»»

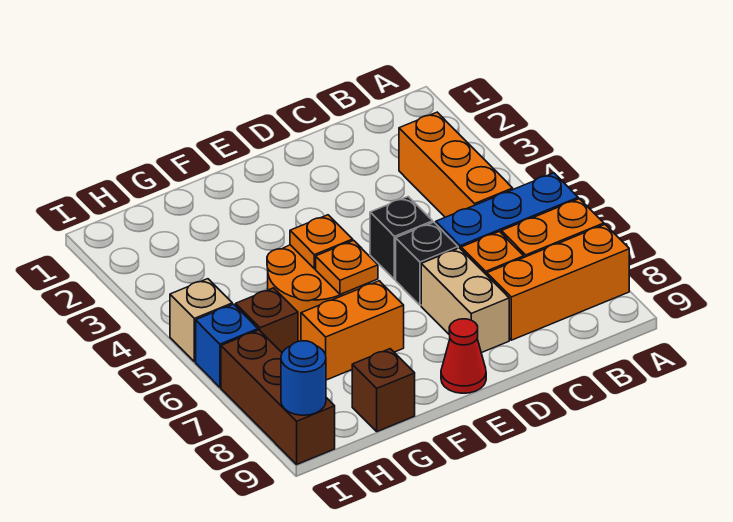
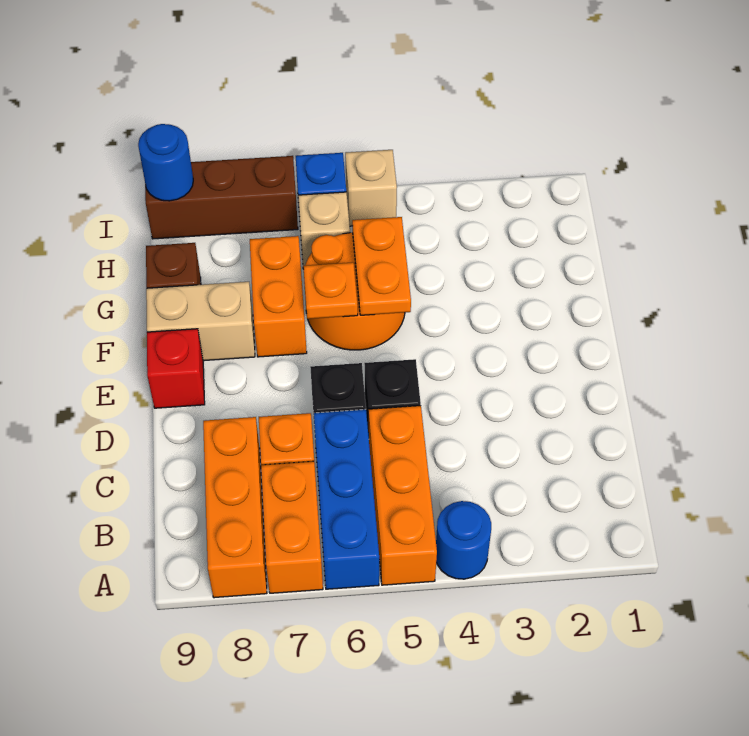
none -> blue round brick A4 level 1
orange brick B3:B5 level 1 -> orange brick A5:C5 level 1
tan brick D7:D8 level 1 -> tan brick F8:F9 level 1
red cone E9 level 1 -> red brick E9 level 1
orange plate F5 level 2 -> orange plate F5:G5 level 2
brown brick H6 level 1 -> tan brick H6 level 1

««

## Exercise details:
What you write should match, character for character, the lines from the one with "red cone E9 level 1 -> red brick E9 level 1" to the end of the data, both included.

## Answer box:
red cone E9 level 1 -> red brick E9 level 1
orange plate F5 level 2 -> orange plate F5:G5 level 2
brown brick H6 level 1 -> tan brick H6 level 1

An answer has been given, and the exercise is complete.